● **Provided entries**:

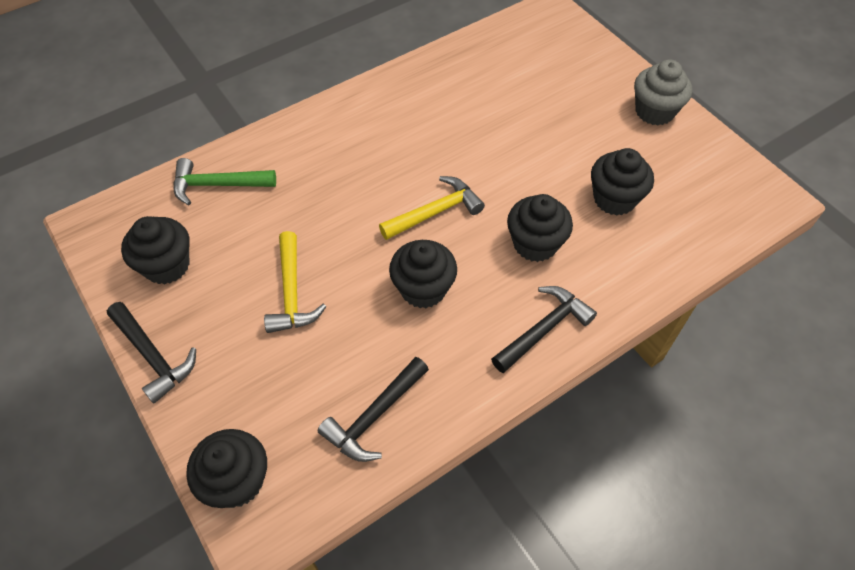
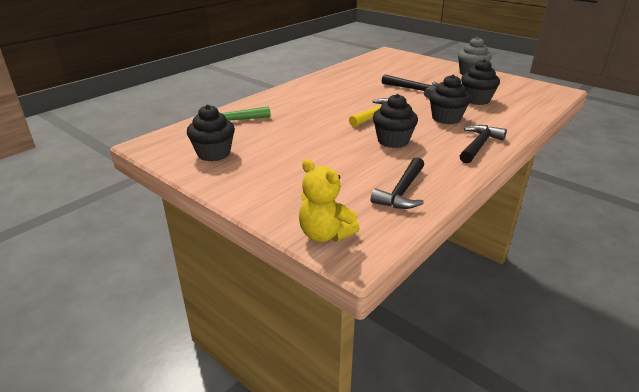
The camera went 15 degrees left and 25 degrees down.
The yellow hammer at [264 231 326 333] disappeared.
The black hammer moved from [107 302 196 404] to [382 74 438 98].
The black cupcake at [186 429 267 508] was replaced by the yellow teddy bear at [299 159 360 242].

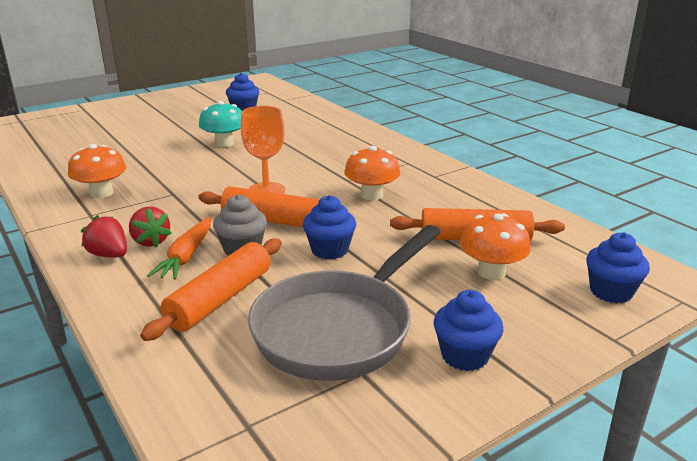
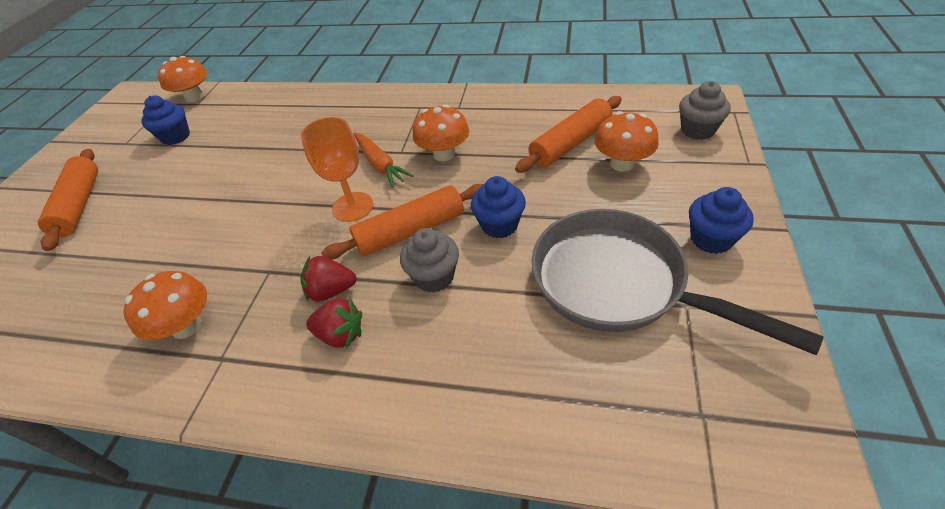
The camera went 40 degrees left and 20 degrees up.
The turquoise mushroom at [199 101 242 147] disappeared.
The orange mushroom at [158 56 208 103] appeared.
The red strawberry moved from [81 215 127 257] to [300 256 357 302].
The orange rolling pin moved from [140 239 282 341] to [38 149 98 251].
The orange carrot moved from [147 217 211 280] to [354 132 413 187].
The blue cupcake at [586 232 650 303] became the grey cupcake at [679 81 731 140].
The grey pan at [248 225 441 381] turned 135 degrees clockwise.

● **Required work**:
Everything in the data above gets copied exactly. Only the pictures are skipped.

● **Answer for the task**:
The camera went 15 degrees left and 25 degrees down.
The yellow hammer at [264 231 326 333] disappeared.
The black hammer moved from [107 302 196 404] to [382 74 438 98].
The black cupcake at [186 429 267 508] was replaced by the yellow teddy bear at [299 159 360 242].

The camera went 40 degrees left and 20 degrees up.
The turquoise mushroom at [199 101 242 147] disappeared.
The orange mushroom at [158 56 208 103] appeared.
The red strawberry moved from [81 215 127 257] to [300 256 357 302].
The orange rolling pin moved from [140 239 282 341] to [38 149 98 251].
The orange carrot moved from [147 217 211 280] to [354 132 413 187].
The blue cupcake at [586 232 650 303] became the grey cupcake at [679 81 731 140].
The grey pan at [248 225 441 381] turned 135 degrees clockwise.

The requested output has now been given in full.